**Your instructions**
Take the entries below and print only the lines from the one with "(393 75 43 68)" through the one with "(592 34 77 94)", exactly as they stand, both ends included.

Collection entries
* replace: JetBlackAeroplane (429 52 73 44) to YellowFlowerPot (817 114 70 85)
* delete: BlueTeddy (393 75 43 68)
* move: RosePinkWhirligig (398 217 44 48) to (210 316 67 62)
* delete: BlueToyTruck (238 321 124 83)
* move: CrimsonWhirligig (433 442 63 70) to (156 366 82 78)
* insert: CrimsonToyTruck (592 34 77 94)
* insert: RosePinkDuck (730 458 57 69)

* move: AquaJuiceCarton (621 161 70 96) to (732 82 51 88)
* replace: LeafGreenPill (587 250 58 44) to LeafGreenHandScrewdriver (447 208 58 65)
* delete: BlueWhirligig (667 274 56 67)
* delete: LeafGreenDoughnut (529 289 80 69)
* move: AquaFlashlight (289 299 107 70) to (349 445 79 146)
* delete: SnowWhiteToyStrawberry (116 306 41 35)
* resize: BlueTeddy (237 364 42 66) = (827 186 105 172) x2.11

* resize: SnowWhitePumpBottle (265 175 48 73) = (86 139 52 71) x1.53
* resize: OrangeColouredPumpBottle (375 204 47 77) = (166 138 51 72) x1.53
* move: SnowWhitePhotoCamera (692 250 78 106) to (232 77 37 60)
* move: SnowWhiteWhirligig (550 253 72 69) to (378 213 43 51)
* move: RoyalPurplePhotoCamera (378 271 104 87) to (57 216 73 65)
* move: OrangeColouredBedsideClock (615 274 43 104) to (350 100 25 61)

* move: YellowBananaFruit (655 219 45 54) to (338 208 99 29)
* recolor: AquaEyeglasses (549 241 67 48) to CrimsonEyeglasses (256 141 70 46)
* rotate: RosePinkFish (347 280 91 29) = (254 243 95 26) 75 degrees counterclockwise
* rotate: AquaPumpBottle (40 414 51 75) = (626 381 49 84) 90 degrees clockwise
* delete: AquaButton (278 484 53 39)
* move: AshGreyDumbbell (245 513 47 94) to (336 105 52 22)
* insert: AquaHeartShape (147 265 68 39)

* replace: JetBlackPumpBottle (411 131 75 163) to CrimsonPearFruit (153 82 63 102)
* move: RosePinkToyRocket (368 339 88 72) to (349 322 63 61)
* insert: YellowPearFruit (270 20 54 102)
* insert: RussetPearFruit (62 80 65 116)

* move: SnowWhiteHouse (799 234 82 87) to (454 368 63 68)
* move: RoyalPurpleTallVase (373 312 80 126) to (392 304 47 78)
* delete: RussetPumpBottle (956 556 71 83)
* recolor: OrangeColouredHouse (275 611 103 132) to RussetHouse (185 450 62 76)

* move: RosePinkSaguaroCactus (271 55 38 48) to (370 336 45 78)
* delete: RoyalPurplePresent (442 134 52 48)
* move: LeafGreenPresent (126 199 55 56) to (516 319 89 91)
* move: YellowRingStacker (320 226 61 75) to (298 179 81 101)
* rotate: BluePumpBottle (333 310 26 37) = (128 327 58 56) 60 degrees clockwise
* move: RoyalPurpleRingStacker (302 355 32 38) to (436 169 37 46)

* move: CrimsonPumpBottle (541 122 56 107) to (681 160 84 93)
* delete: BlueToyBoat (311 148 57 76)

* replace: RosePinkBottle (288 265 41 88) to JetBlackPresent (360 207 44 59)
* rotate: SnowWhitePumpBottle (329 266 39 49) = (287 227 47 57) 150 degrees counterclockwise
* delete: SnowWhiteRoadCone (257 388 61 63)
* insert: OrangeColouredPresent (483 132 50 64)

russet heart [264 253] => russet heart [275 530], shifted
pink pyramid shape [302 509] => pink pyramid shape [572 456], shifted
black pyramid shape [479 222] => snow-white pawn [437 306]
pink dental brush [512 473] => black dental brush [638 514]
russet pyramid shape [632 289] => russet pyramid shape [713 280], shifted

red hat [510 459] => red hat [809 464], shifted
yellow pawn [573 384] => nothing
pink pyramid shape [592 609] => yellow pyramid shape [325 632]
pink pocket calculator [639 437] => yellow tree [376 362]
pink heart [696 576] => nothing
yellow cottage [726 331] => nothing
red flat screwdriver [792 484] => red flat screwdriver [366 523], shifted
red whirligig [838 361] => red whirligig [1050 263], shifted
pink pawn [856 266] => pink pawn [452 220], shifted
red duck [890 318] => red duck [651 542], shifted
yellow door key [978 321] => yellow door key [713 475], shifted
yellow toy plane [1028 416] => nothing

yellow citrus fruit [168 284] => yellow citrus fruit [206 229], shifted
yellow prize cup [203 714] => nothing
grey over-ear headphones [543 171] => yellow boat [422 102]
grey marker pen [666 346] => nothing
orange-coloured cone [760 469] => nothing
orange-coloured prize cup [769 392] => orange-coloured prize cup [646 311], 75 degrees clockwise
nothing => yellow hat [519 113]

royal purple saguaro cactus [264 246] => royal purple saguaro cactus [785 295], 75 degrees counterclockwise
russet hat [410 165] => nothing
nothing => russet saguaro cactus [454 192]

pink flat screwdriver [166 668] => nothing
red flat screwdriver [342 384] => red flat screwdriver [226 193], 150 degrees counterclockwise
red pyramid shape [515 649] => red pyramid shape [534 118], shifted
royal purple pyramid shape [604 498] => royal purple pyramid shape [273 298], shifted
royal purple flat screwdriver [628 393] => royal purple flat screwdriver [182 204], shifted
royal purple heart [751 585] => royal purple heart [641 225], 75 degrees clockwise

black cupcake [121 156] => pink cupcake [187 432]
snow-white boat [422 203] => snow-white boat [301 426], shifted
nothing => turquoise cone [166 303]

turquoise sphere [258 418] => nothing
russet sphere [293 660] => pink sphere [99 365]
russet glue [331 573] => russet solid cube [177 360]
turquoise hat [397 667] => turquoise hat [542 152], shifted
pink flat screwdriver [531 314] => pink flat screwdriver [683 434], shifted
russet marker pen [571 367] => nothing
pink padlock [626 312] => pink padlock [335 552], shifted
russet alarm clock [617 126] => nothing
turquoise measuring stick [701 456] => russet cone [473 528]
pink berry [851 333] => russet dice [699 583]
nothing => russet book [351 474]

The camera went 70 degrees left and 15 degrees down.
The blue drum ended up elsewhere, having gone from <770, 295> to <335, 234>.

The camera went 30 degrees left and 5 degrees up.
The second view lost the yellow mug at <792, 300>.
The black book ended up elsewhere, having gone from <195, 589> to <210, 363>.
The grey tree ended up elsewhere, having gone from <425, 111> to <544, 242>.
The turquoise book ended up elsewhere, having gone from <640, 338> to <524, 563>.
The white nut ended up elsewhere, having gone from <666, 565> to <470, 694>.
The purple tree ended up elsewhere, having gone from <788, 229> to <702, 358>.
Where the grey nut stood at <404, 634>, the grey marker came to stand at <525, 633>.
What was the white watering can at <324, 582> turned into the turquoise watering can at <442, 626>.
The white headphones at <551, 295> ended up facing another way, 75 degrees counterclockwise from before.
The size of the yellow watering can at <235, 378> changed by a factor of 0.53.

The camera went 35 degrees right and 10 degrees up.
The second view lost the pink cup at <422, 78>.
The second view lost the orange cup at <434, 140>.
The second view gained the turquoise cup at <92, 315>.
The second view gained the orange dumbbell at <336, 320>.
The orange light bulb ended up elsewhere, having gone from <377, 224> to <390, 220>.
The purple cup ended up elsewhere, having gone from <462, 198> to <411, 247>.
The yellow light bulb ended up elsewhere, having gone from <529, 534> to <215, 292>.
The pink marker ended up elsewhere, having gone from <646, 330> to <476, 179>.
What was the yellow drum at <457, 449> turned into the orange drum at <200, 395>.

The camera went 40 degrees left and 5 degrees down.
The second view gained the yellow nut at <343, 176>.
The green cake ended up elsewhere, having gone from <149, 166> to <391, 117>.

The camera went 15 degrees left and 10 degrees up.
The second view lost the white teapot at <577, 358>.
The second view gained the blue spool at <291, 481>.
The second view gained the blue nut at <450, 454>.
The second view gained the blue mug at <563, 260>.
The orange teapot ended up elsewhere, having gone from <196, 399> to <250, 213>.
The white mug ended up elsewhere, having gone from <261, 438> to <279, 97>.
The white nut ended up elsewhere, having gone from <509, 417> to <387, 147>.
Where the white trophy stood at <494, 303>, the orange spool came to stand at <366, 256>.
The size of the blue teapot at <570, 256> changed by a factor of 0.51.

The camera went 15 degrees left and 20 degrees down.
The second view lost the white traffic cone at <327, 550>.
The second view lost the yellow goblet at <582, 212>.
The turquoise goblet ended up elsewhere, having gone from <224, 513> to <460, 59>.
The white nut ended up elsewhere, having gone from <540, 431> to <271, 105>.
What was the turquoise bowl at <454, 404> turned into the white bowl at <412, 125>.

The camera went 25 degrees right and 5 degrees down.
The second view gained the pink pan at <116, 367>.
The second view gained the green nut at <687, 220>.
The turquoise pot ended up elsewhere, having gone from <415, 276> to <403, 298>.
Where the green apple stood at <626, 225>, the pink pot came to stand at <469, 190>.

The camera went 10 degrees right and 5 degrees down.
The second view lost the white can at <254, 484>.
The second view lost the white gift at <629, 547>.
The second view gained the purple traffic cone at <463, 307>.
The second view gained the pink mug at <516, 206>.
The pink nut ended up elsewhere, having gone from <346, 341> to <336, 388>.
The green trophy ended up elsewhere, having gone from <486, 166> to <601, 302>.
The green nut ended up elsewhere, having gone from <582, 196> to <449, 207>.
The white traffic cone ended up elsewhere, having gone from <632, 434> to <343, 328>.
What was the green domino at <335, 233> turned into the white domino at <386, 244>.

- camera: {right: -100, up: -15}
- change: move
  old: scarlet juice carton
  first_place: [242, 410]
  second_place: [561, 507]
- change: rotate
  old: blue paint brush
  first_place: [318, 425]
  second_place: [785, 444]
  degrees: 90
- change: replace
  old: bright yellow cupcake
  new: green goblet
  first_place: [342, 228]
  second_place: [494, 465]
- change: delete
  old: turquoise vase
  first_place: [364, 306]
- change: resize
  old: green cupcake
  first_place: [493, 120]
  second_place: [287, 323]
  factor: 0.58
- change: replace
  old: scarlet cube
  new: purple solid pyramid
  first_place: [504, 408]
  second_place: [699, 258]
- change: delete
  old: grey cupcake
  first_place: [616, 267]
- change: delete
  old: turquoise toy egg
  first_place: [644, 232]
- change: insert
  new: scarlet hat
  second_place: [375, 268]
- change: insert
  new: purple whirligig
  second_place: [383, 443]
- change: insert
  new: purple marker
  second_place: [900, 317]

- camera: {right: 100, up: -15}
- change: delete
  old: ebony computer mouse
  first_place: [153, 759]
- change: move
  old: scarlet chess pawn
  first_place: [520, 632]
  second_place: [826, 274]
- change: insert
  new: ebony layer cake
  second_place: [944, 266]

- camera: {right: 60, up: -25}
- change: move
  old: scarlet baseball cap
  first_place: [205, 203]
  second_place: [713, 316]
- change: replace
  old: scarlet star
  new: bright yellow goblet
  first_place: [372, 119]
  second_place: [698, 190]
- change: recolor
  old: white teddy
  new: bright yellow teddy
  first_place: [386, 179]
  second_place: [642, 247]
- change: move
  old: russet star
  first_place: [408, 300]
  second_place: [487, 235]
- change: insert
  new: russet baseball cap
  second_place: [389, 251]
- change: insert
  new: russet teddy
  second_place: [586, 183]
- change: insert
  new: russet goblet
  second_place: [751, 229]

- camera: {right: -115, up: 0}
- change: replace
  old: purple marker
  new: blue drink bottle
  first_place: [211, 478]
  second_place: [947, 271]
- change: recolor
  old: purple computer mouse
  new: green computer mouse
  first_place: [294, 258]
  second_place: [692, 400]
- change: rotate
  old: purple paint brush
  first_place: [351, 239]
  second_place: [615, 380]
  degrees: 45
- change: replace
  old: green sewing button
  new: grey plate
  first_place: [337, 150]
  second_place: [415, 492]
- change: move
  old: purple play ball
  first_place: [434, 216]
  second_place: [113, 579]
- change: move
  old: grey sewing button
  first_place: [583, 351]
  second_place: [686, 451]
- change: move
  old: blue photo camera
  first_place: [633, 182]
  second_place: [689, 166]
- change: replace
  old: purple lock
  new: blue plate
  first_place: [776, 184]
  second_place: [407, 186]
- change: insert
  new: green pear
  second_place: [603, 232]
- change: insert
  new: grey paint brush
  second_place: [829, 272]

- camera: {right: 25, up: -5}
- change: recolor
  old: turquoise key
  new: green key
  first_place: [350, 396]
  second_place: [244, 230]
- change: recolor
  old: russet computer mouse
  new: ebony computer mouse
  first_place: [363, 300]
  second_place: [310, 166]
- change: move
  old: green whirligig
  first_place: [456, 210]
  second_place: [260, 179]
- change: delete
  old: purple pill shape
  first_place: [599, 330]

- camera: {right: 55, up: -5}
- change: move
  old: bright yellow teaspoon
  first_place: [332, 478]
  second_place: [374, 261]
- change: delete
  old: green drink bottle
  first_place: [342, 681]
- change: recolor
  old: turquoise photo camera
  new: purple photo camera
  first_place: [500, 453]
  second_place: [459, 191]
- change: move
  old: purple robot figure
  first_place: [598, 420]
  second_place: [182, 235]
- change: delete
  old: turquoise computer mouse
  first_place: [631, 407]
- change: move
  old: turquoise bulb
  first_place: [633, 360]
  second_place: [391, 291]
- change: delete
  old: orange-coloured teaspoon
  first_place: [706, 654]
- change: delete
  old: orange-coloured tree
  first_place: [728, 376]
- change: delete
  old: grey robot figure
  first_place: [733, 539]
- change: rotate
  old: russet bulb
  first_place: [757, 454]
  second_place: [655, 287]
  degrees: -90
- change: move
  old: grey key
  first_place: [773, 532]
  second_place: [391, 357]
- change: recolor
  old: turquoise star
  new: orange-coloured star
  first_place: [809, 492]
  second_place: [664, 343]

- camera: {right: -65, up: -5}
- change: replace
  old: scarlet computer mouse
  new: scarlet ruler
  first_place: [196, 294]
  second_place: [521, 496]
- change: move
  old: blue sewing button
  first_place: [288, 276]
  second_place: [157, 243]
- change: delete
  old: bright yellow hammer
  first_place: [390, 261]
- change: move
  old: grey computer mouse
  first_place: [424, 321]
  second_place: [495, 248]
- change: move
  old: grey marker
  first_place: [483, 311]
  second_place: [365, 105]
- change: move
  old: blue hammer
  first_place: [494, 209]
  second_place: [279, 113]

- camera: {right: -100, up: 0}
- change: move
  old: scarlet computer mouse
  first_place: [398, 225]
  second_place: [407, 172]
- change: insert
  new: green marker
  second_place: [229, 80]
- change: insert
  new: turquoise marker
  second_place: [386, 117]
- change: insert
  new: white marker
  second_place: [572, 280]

**Task answer**
* delete: BlueTeddy (393 75 43 68)
* move: RosePinkWhirligig (398 217 44 48) to (210 316 67 62)
* delete: BlueToyTruck (238 321 124 83)
* move: CrimsonWhirligig (433 442 63 70) to (156 366 82 78)
* insert: CrimsonToyTruck (592 34 77 94)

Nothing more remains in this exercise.